Work to be completed: Beginning with the line containing "blue glasses [681,235,777,284]", give every line again exactly as it is, ending with the last line of the entries.

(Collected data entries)
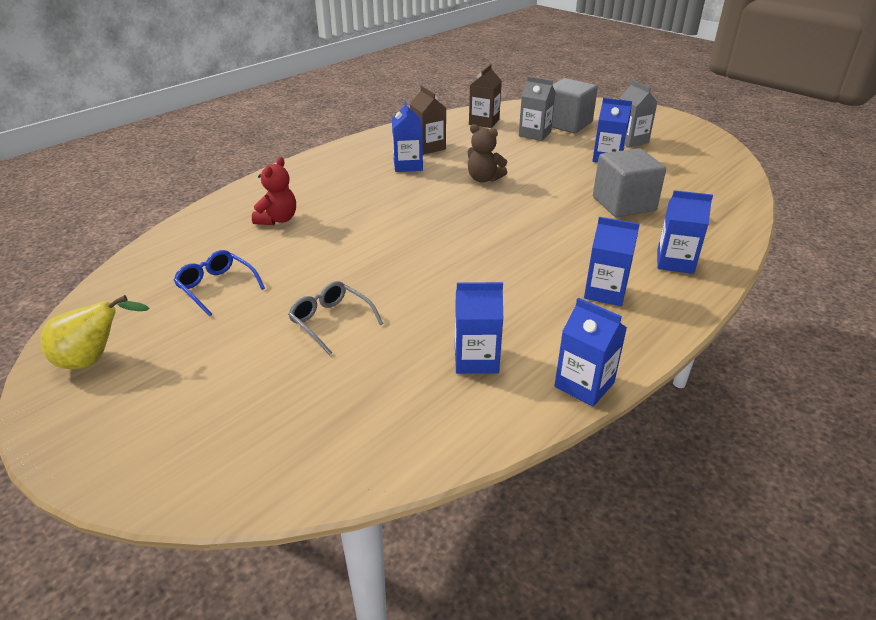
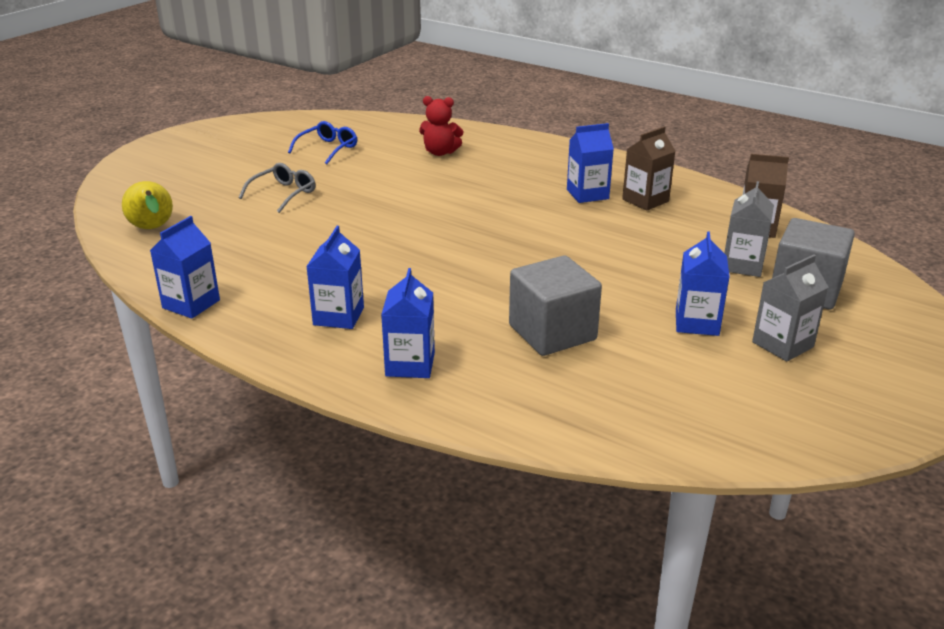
camera: 80 degrees right, 5 degrees down
yellow pear [41,295,150,369] -> yellow pear moved to [122,181,173,229]
blue carton [455,282,503,374] -> none
brown teddy bear [468,124,507,183] -> none

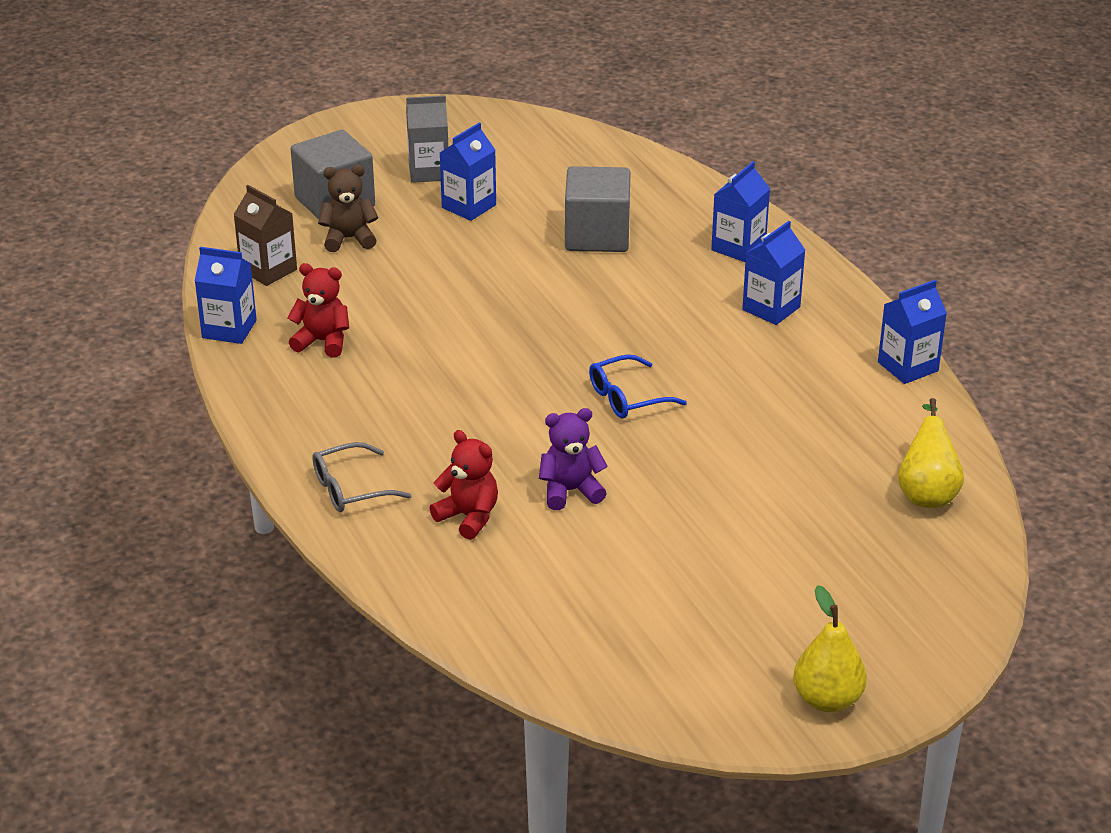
camera: 150 degrees left, 5 degrees up
grey glasses [239,163,316,213] -> grey glasses moved to [312,442,412,512]
blue glasses [288,121,357,164] -> blue glasses moved to [589,354,687,418]
blue carton [567,123,614,203] -> blue carton moved to [195,247,257,344]
brown carton [622,127,675,211] -> red teddy bear [287,263,349,358]
grey carton [724,181,774,277] -> brown teddy bear [318,165,378,252]
none -> purple teddy bear [539,408,608,510]
none -> yellow pear [793,585,867,712]

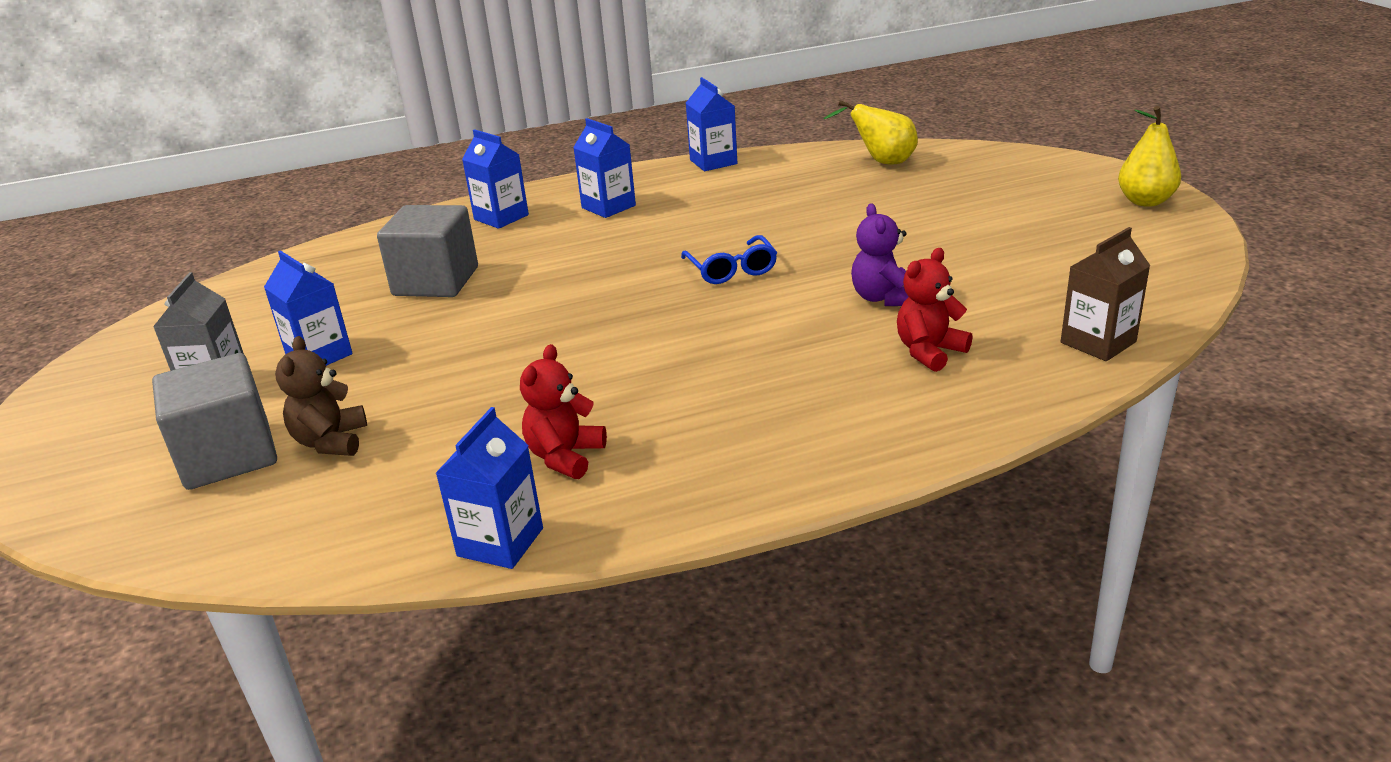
camera: 80 degrees left, 5 degrees down
brown carton [233,185,297,286] -> brown carton moved to [1061,227,1150,361]
grey glasses [312,442,412,512] -> none

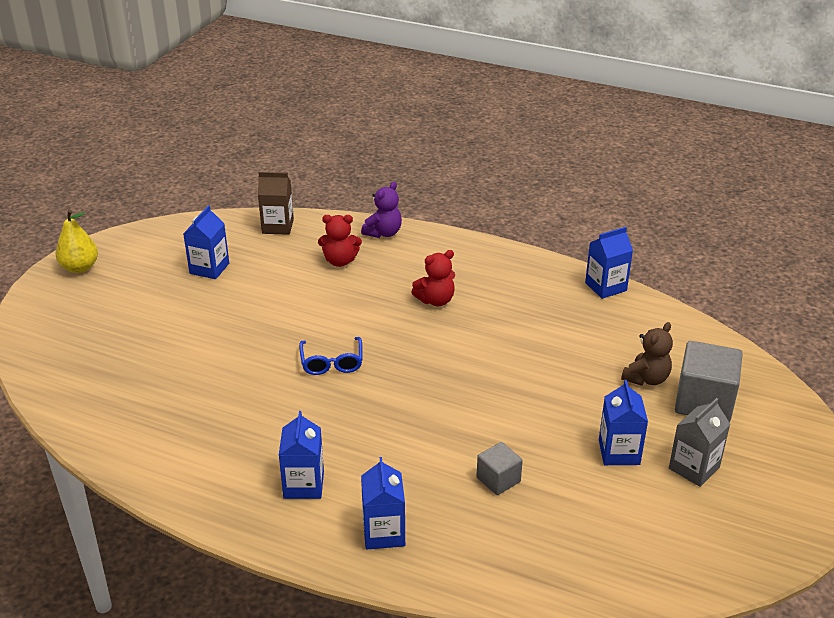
camera: 140 degrees left, 5 degrees up
grey cube [377,205,478,297] -> grey cube [477,442,523,495], size x0.56
red teddy bear [520,344,607,479] -> red teddy bear moved to [411,250,455,306]
blue glasses [681,235,777,284] -> blue glasses turned 150 degrees clockwise [299,337,363,375]
blue carton [686,77,737,171] -> blue carton moved to [183,205,229,279]
yellow pear [823,100,918,165] -> none
purple teddy bear [851,203,908,306] -> purple teddy bear moved to [361,181,402,238]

Task response:
blue glasses [681,235,777,284] -> blue glasses turned 150 degrees clockwise [299,337,363,375]
blue carton [686,77,737,171] -> blue carton moved to [183,205,229,279]
yellow pear [823,100,918,165] -> none
purple teddy bear [851,203,908,306] -> purple teddy bear moved to [361,181,402,238]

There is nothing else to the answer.